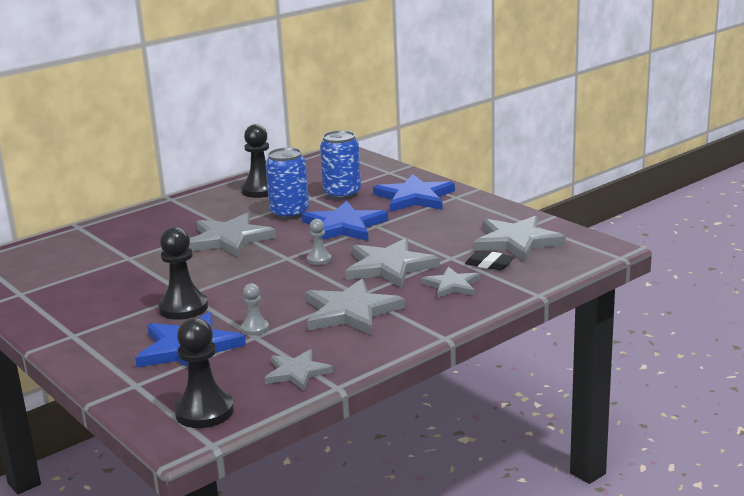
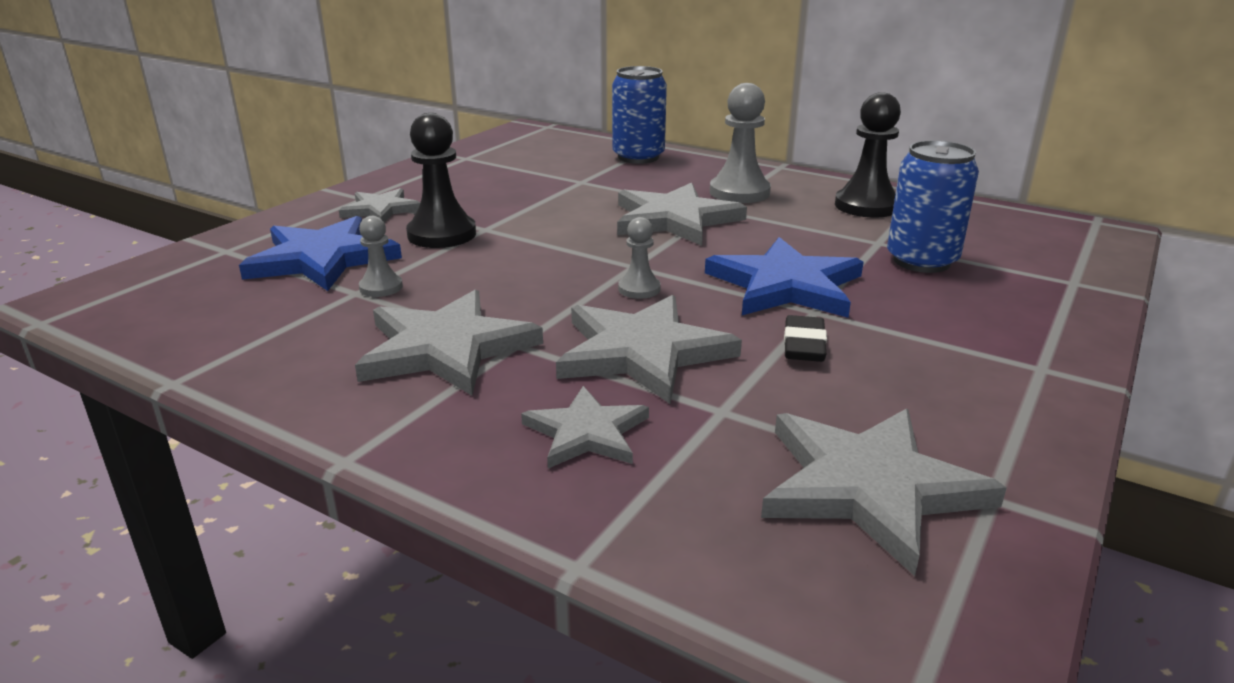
camera: 70 degrees right, 5 degrees up
black pawn [174,318,234,428] -> none
grey star [264,349,333,390] -> grey star moved to [339,188,420,222]
blue can [265,147,309,219] -> blue can moved to [612,66,667,164]
blue star [373,174,455,212] -> none
black eraser [465,250,514,270] -> black eraser moved to [784,315,827,362]
none -> grey pawn [710,83,771,203]

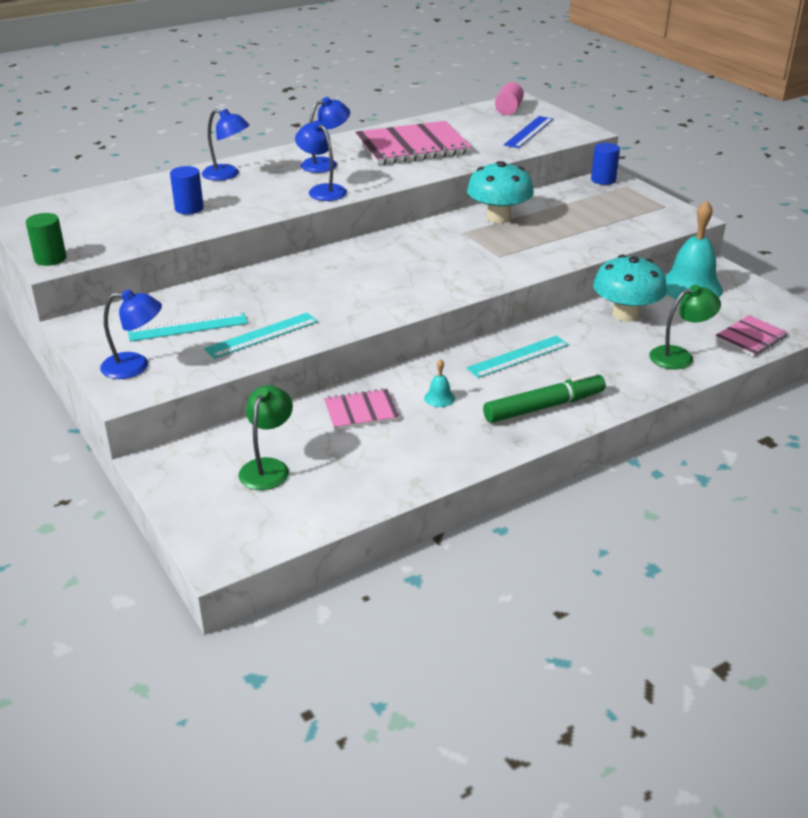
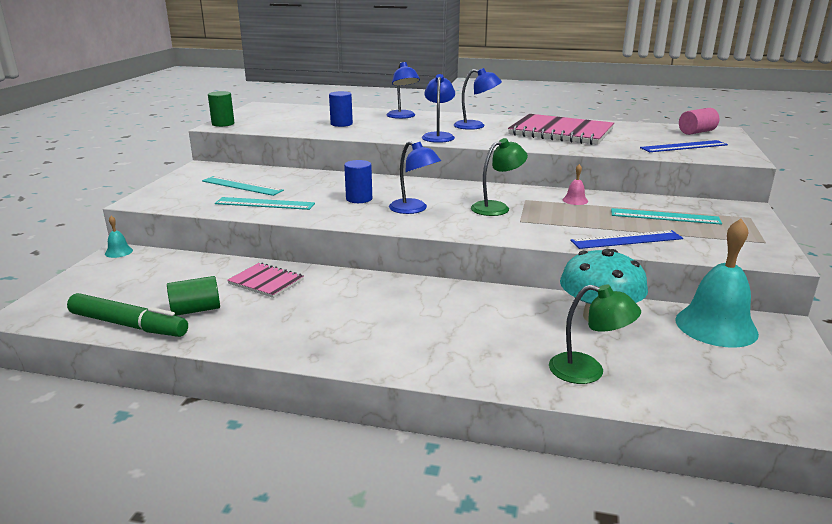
camera: 45 degrees right, 10 degrees down
blue lamp [100,289,162,379] -> blue lamp moved to [389,141,441,214]
green lamp [239,385,293,490] -> green lamp moved to [471,138,528,216]
turquoise bell [424,359,455,407] -> turquoise bell moved to [105,216,133,258]
turquoise mushroom [467,161,534,223] -> pink bell [563,164,588,205]
turquoise ruler [467,336,569,378] -> turquoise ruler moved to [611,208,722,225]
green marker [483,372,606,423] -> green marker moved to [67,293,188,337]
blue cylinder [591,143,620,185] -> blue cylinder moved to [344,160,372,203]
pink notebook [715,315,788,357] -> none
none -> green cylinder [167,276,220,316]
none -> blue ruler [570,230,683,249]

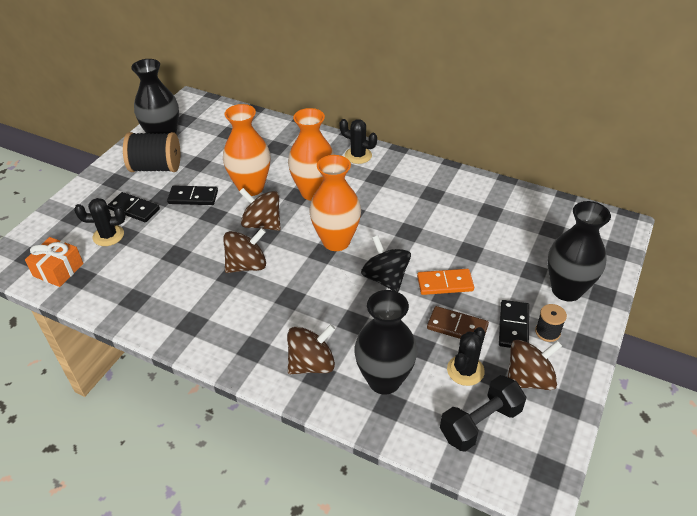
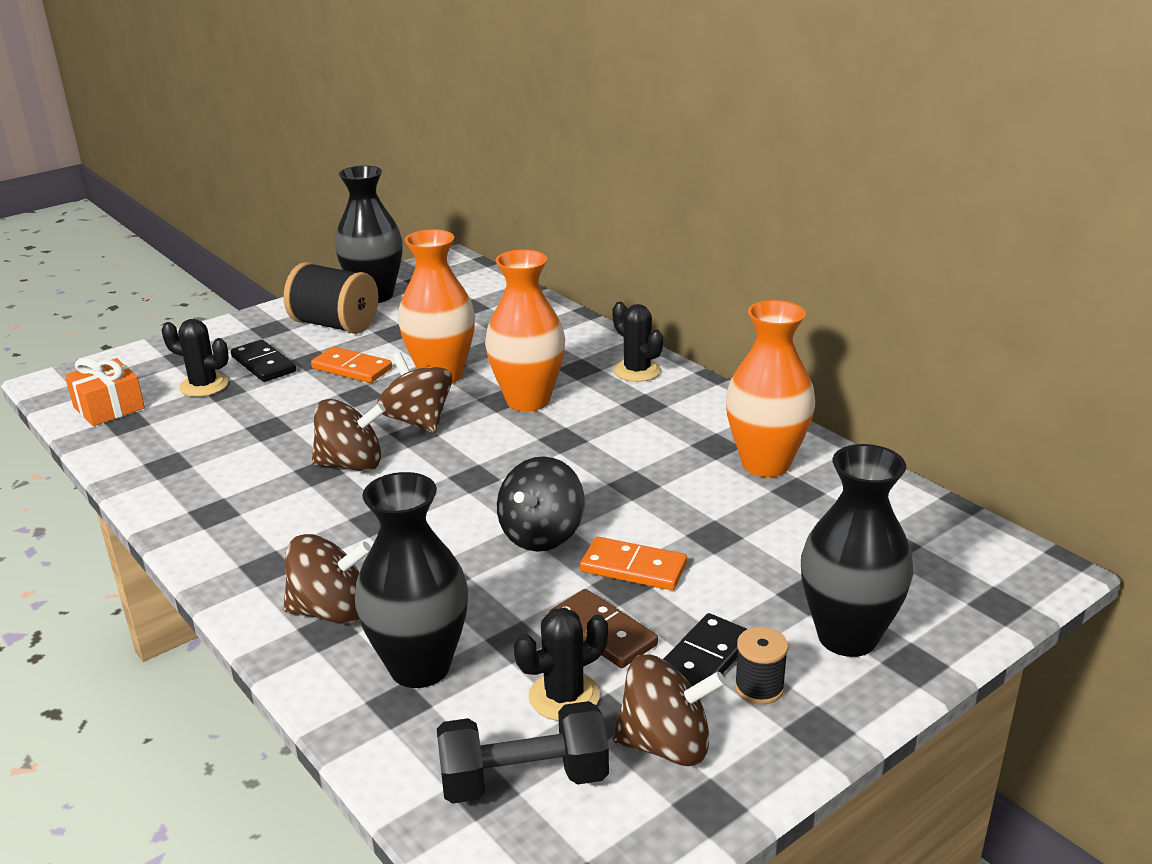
camera: 25 degrees right, 15 degrees down
black domino [167,185,218,205] -> orange domino [311,347,392,383]
orange vase [310,155,361,251] -> orange vase moved to [726,300,815,477]
black spinning top [361,235,411,292] -> black spinning top turned 150 degrees counterclockwise [497,456,585,552]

(TASK REQUIREMENTS) Type the listing out again word for word, passing over each picture.

(ANSWER SPACE)
camera: 70 degrees right, 5 degrees up
black pawn [174,318,234,428] -> none
grey star [264,349,333,390] -> grey star moved to [339,188,420,222]
blue can [265,147,309,219] -> blue can moved to [612,66,667,164]
blue star [373,174,455,212] -> none
black eraser [465,250,514,270] -> black eraser moved to [784,315,827,362]
none -> grey pawn [710,83,771,203]

camera: 45 degrees right, 10 degrees down
blue lamp [100,289,162,379] -> blue lamp moved to [389,141,441,214]
green lamp [239,385,293,490] -> green lamp moved to [471,138,528,216]
turquoise bell [424,359,455,407] -> turquoise bell moved to [105,216,133,258]
turquoise mushroom [467,161,534,223] -> pink bell [563,164,588,205]
turquoise ruler [467,336,569,378] -> turquoise ruler moved to [611,208,722,225]
green marker [483,372,606,423] -> green marker moved to [67,293,188,337]
blue cylinder [591,143,620,185] -> blue cylinder moved to [344,160,372,203]
pink notebook [715,315,788,357] -> none
none -> green cylinder [167,276,220,316]
none -> blue ruler [570,230,683,249]

camera: 25 degrees right, 15 degrees down
black domino [167,185,218,205] -> orange domino [311,347,392,383]
orange vase [310,155,361,251] -> orange vase moved to [726,300,815,477]
black spinning top [361,235,411,292] -> black spinning top turned 150 degrees counterclockwise [497,456,585,552]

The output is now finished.